TASK STATEMENT: Please report how many lines in the data underneath hold the word "pink", with no other text.

((

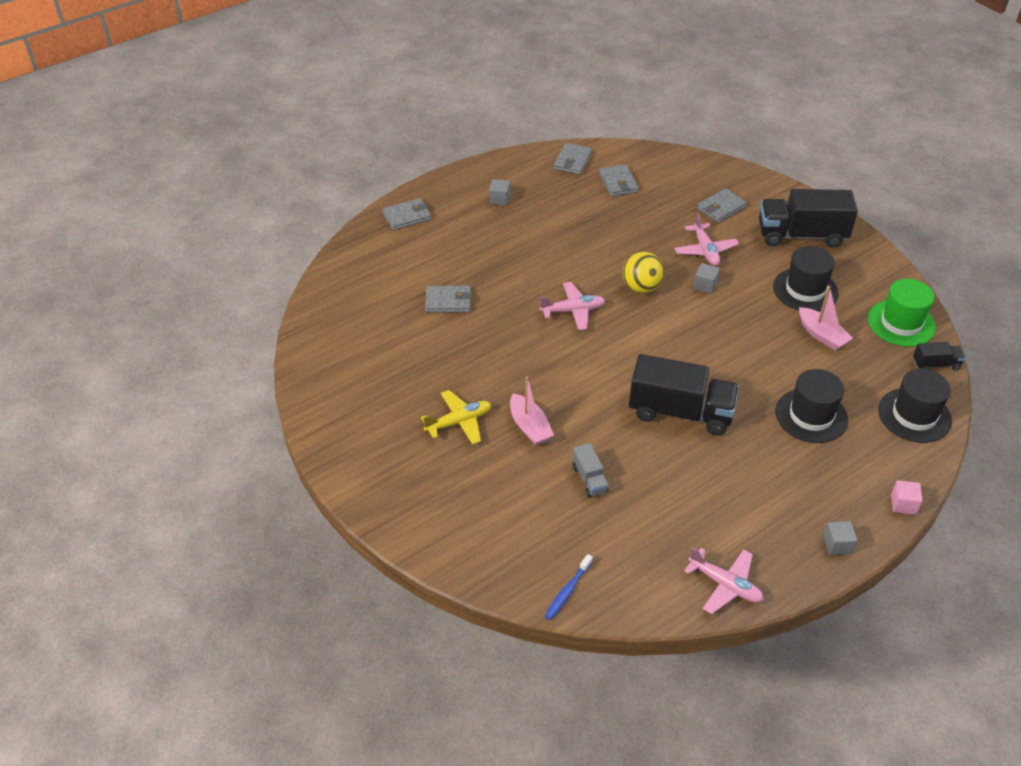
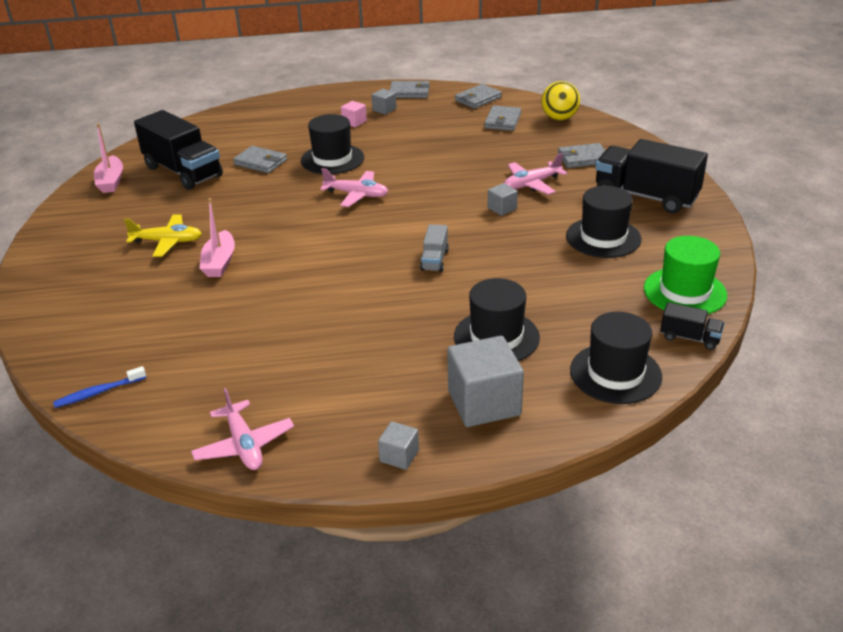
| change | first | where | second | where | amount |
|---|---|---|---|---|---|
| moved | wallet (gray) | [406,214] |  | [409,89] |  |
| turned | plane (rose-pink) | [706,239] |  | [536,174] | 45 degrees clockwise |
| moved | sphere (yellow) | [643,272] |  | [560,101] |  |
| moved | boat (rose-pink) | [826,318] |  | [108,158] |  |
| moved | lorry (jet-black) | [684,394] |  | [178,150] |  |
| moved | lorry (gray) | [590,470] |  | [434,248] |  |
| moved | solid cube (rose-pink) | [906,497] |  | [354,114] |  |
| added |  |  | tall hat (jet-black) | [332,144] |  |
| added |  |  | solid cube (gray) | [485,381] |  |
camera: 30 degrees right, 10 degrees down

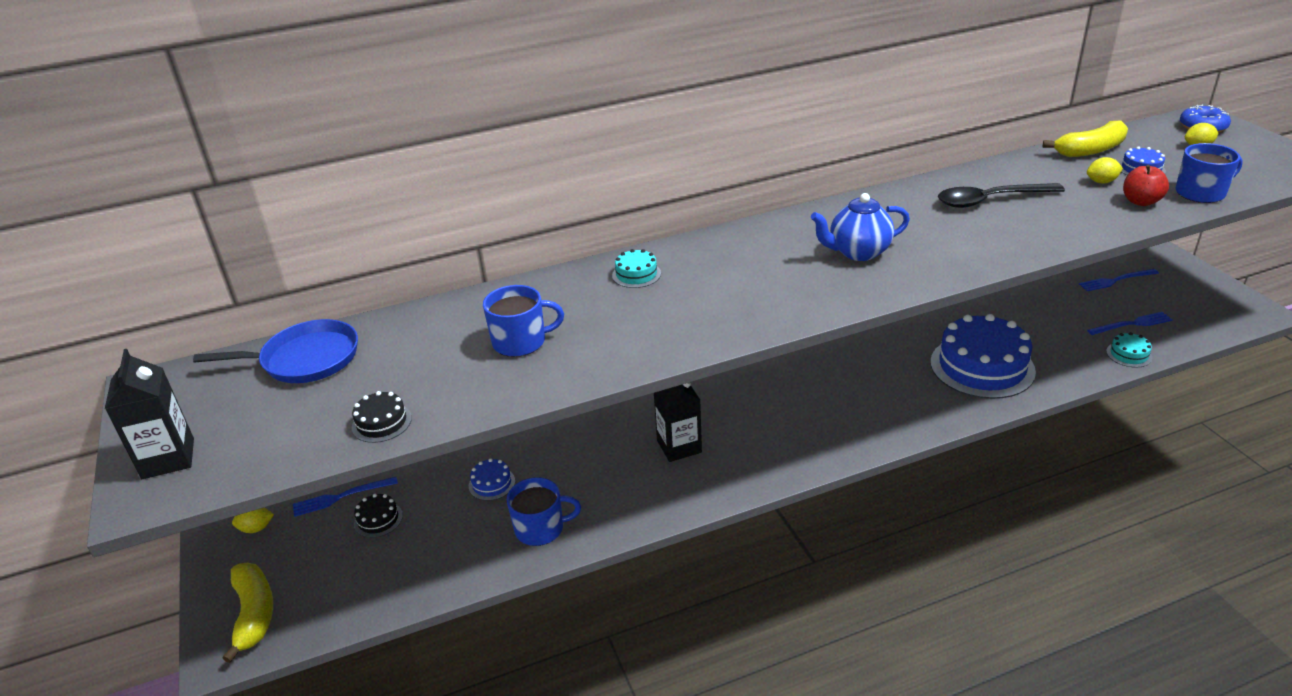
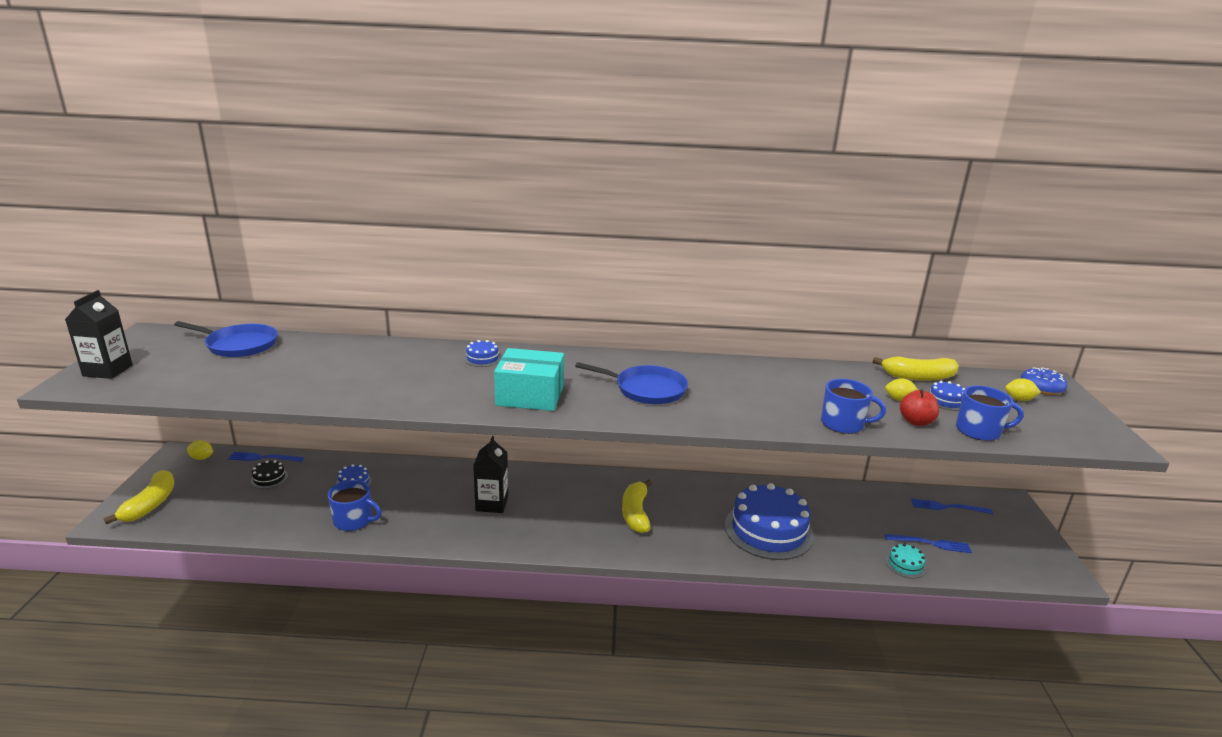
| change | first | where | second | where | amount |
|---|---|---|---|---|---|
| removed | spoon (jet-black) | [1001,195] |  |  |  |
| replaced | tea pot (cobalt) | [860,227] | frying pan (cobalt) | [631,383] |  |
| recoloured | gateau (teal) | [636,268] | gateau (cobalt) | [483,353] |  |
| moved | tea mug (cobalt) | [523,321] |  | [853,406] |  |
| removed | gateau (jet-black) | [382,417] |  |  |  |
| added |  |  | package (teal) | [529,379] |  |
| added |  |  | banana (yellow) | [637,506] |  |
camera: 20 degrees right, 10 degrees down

))

EXPECTED OUTPUT: 3